Records for the exercise START

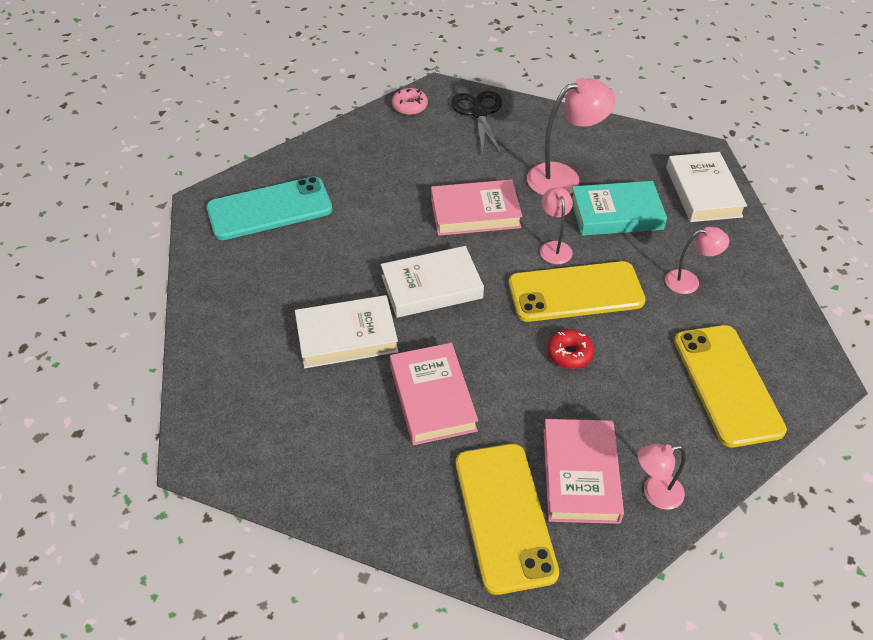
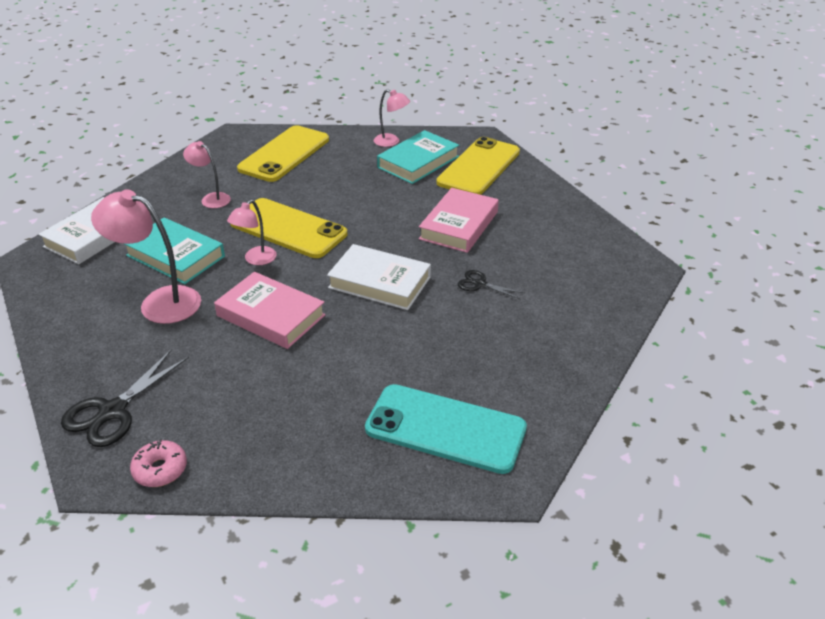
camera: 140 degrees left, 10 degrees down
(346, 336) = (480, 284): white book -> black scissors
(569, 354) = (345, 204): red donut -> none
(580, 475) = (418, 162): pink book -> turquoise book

Records for the exercise END
Records for the exercise START

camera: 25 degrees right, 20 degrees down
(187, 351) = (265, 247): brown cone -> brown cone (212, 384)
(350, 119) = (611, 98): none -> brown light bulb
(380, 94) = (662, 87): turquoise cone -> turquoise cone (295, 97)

Records for the exercise END

■ Aim of the task:
Take the lines above from the one containing "(187, 351) = (265, 247): brown" down to the one containing "(380, 94) = (662, 87): turquoise", and transcribe them exactly, both ends included.

■ Output for this task:
(187, 351) = (265, 247): brown cone -> brown cone (212, 384)
(350, 119) = (611, 98): none -> brown light bulb
(380, 94) = (662, 87): turquoise cone -> turquoise cone (295, 97)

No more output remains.